Which of the lines below contain the string "green"? Pull each one out of the data.

BEGIN Source data

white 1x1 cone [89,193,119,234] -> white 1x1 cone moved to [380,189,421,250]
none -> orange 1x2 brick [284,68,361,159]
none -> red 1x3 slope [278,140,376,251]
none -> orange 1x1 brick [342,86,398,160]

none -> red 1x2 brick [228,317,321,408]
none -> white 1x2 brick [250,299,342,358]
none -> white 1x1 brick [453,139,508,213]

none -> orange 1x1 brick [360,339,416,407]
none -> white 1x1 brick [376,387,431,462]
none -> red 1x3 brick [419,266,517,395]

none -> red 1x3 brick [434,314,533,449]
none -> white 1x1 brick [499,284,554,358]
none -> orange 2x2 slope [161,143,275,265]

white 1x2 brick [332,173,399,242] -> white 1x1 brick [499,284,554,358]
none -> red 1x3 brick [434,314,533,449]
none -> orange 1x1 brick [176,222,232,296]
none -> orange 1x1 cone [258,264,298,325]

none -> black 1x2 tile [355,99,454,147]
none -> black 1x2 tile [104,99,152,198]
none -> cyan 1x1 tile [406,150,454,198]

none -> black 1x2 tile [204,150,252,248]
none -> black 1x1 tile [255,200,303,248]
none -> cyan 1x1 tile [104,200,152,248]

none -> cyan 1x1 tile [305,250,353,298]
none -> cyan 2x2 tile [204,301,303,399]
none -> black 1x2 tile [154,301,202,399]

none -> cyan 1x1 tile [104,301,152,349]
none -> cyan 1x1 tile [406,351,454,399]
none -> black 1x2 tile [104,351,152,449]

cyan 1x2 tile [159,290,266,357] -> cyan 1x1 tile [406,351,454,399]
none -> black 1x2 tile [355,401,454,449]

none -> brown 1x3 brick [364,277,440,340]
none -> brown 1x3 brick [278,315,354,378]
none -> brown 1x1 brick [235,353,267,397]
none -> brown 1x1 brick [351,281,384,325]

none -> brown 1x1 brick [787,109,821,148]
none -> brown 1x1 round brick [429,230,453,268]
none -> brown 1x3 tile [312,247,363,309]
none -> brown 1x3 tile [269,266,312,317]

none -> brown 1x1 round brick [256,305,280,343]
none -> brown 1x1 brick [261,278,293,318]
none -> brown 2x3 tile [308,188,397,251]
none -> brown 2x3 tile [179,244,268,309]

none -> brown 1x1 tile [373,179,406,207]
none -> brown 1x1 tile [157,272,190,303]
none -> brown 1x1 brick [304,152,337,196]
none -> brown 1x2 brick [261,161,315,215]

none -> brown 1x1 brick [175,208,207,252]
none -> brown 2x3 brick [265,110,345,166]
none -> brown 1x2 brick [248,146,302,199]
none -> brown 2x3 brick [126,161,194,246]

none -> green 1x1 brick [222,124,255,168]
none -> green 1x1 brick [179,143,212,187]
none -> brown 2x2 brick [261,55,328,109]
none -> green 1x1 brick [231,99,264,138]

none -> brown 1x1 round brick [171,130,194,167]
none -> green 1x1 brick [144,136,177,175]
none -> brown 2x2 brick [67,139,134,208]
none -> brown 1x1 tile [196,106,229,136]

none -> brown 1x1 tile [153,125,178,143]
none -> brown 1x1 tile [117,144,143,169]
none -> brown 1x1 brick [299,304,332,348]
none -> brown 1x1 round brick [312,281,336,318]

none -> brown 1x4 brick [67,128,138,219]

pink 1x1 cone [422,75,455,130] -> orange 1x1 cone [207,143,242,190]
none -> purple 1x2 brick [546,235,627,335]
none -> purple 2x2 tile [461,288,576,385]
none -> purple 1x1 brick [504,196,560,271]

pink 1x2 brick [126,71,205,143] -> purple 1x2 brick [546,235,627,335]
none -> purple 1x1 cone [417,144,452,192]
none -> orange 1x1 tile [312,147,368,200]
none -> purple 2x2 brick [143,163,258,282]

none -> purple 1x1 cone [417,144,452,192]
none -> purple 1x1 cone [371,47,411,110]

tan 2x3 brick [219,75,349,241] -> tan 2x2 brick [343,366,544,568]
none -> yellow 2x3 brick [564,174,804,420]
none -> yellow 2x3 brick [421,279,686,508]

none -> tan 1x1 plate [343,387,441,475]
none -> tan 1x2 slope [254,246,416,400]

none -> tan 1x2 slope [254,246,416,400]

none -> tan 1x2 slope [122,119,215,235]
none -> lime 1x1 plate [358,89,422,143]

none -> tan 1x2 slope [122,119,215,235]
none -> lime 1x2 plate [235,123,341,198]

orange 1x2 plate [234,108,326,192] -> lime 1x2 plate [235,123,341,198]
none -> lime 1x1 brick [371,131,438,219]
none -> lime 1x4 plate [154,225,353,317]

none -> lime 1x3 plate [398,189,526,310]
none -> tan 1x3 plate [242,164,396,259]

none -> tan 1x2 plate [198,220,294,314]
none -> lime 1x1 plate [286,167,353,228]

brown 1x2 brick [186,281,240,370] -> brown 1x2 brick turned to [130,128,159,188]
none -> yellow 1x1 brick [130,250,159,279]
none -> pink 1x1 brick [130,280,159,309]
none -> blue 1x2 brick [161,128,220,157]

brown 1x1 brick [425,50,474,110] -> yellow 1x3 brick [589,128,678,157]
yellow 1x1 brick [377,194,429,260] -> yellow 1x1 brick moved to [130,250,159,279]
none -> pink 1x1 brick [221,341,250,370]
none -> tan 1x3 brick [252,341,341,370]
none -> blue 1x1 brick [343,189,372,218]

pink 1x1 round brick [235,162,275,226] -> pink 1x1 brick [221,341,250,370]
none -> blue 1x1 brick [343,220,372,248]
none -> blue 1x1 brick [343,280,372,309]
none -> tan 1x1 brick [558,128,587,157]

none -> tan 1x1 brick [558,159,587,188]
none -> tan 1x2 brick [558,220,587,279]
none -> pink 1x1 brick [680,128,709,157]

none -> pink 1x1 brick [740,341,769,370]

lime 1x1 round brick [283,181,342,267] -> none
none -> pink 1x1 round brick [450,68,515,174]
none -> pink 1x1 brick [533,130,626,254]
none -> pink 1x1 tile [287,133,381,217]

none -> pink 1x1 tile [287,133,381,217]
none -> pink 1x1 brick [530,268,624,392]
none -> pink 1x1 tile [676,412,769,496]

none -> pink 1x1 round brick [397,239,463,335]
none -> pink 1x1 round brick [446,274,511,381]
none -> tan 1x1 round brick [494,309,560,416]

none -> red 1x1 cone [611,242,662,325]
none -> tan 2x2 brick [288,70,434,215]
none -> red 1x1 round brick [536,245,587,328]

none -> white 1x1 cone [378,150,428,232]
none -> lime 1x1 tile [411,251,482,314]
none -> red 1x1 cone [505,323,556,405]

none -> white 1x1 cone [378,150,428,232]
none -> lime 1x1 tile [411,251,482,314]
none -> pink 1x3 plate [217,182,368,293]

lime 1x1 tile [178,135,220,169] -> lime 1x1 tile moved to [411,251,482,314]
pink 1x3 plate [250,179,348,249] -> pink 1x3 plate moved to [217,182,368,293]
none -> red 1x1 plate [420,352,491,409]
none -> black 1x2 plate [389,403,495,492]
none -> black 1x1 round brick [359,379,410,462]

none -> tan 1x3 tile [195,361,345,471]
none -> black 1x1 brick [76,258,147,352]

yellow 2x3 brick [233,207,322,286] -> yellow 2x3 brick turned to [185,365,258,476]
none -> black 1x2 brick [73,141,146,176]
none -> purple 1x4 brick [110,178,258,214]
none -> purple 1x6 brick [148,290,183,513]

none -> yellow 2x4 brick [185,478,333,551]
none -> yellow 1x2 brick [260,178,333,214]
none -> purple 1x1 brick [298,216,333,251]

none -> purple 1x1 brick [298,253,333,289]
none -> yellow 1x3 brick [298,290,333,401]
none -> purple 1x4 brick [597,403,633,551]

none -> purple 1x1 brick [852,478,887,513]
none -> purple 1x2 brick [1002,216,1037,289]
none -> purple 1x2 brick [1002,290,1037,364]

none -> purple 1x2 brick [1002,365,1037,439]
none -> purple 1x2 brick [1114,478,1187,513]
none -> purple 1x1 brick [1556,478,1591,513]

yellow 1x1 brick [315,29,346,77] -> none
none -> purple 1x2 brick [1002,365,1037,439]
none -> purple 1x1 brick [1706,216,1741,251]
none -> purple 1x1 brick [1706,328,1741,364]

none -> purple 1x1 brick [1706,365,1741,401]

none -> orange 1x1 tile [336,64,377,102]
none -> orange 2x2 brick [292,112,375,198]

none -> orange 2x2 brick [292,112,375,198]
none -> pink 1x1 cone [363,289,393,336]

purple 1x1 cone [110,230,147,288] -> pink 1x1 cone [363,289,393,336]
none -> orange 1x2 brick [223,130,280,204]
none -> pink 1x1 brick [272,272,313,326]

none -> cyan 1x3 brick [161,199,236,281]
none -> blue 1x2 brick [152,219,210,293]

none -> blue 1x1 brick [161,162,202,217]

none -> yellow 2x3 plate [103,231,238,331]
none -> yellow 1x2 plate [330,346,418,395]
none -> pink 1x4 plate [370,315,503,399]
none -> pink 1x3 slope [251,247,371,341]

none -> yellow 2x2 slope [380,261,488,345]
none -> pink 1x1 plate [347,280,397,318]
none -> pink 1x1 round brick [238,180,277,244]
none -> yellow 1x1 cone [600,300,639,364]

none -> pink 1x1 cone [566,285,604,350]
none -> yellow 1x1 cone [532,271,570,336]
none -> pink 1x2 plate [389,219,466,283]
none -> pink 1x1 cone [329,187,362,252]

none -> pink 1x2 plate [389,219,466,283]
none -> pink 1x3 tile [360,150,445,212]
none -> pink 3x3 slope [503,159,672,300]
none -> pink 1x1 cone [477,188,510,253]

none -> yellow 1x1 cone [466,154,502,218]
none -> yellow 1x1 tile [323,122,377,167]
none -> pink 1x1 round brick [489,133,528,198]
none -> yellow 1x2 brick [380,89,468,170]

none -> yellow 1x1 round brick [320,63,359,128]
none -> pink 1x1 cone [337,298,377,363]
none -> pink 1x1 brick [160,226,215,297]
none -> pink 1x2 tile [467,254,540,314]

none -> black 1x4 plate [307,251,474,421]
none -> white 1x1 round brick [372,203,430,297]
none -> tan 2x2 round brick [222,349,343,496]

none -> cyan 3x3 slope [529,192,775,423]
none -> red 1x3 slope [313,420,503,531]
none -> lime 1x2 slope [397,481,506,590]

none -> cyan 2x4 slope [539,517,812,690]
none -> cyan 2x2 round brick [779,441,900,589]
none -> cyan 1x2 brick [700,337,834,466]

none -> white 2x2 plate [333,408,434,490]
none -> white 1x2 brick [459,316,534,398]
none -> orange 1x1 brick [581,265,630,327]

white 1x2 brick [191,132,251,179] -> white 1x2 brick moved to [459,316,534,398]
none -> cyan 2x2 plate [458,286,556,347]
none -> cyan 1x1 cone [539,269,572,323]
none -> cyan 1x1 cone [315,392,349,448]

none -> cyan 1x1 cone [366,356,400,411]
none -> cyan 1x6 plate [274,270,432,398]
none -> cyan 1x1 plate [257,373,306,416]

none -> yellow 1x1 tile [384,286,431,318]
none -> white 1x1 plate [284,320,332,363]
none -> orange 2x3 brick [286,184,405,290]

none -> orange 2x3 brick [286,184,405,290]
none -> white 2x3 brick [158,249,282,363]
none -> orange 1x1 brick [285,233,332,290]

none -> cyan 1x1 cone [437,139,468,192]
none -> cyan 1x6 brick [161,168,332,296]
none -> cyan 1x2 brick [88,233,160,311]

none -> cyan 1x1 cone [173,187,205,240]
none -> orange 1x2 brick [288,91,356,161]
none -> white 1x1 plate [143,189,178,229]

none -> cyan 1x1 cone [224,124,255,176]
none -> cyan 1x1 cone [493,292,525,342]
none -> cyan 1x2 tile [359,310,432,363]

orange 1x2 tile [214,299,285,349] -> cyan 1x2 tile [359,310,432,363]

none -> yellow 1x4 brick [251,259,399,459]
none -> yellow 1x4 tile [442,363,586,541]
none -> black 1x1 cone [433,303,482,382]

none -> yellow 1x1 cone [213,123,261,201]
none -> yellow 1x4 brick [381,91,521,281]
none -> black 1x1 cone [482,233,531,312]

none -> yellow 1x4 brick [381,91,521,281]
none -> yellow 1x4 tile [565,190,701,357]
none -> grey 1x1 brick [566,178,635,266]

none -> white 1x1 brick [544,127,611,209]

END Source data

:: Output of the task ::
none -> green 1x1 brick [222,124,255,168]
none -> green 1x1 brick [179,143,212,187]
none -> green 1x1 brick [231,99,264,138]
none -> green 1x1 brick [144,136,177,175]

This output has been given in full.